*** Records ***

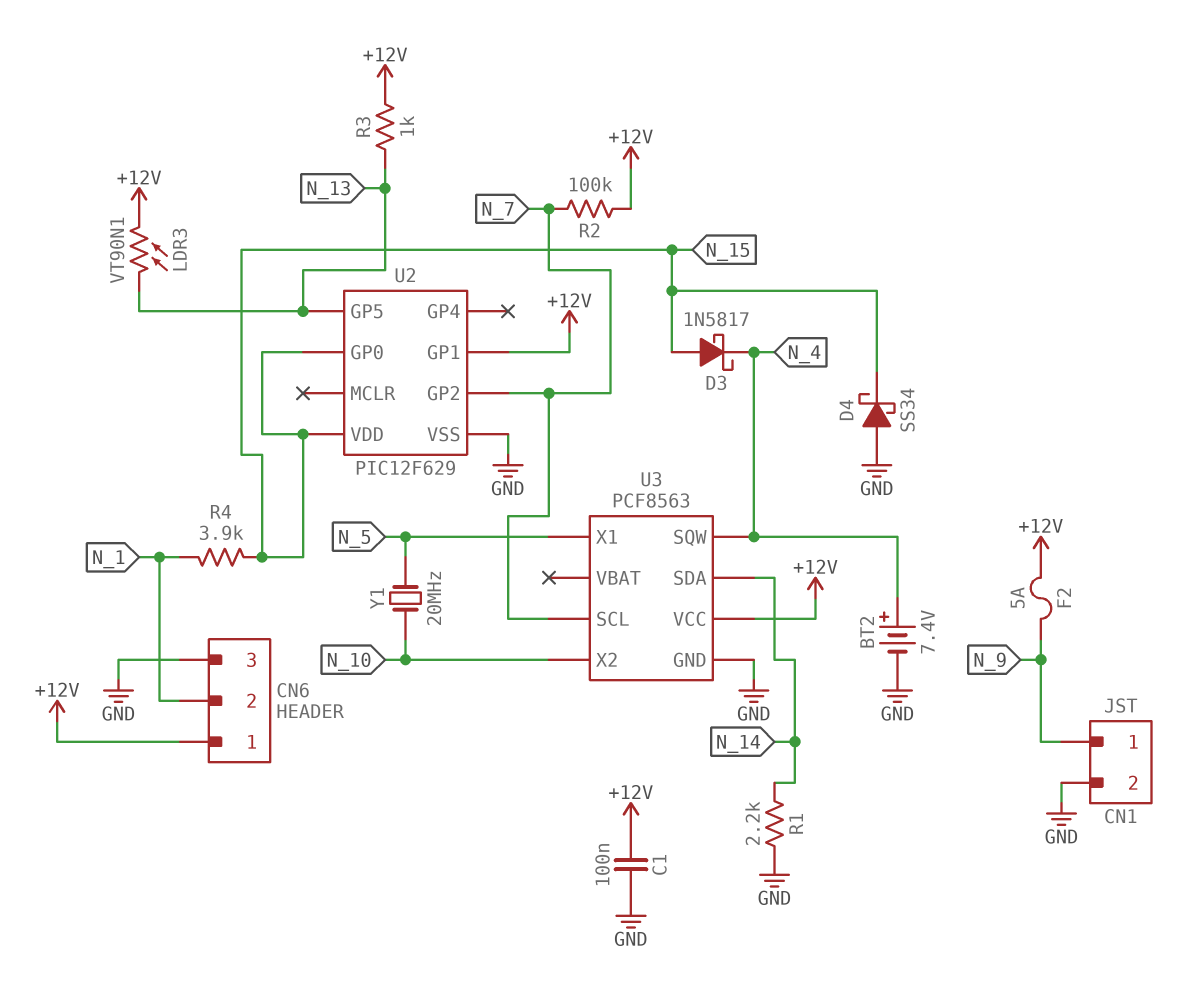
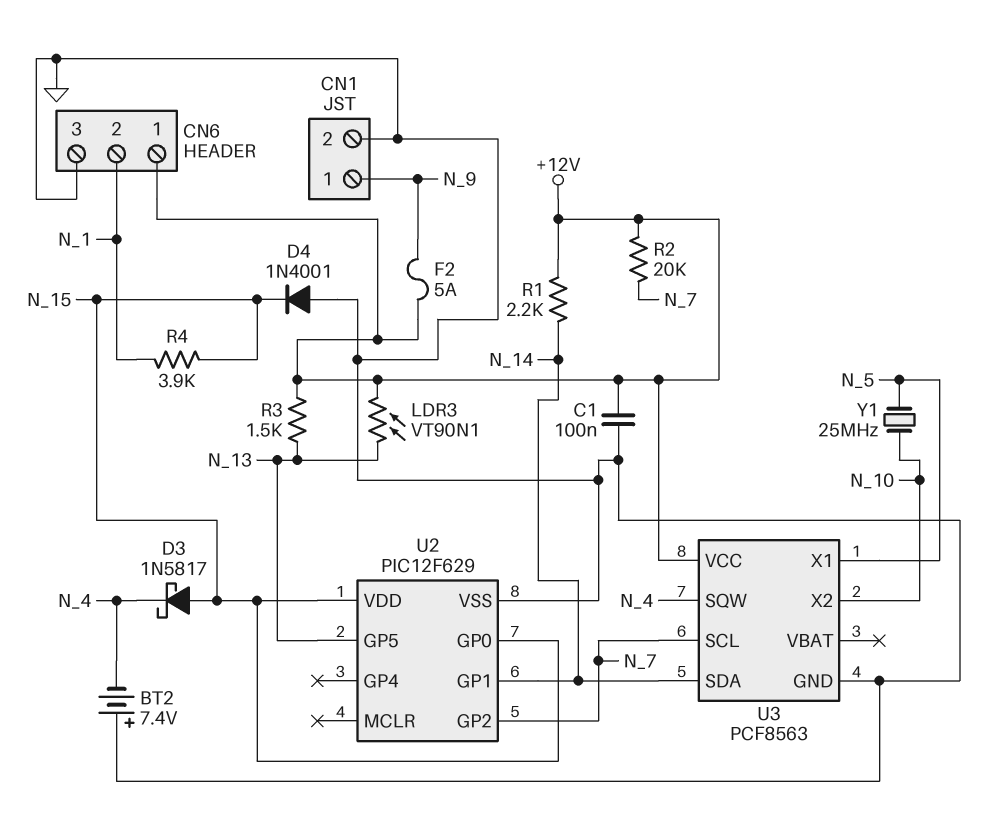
BT2: 7.4V (plus N_4, minus GND) -> 7.4V (plus GND, minus N_4)
D4: schottky SS34 (A GND, K N_15) -> diode 1N4001 (A GND, K N_15)
R1: 2.2k (GND, N_14) -> 2.2k (+12V, N_14)
R2: 100k (+12V, N_7) -> 20k (+12V, N_7)
R3: 1k (+12V, N_13) -> 1.5k (+12V, N_13)
U2 pin GP1: +12V -> N_14
Y1: 20MHz (N_5, N_10) -> 25MHz (N_5, N_10)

*** End of Records ***

__Your assignment__:
Give the listing again exactly, minus its images.

__Solution for this exercise__:
BT2: 7.4V (plus N_4, minus GND) -> 7.4V (plus GND, minus N_4)
D4: schottky SS34 (A GND, K N_15) -> diode 1N4001 (A GND, K N_15)
R1: 2.2k (GND, N_14) -> 2.2k (+12V, N_14)
R2: 100k (+12V, N_7) -> 20k (+12V, N_7)
R3: 1k (+12V, N_13) -> 1.5k (+12V, N_13)
U2 pin GP1: +12V -> N_14
Y1: 20MHz (N_5, N_10) -> 25MHz (N_5, N_10)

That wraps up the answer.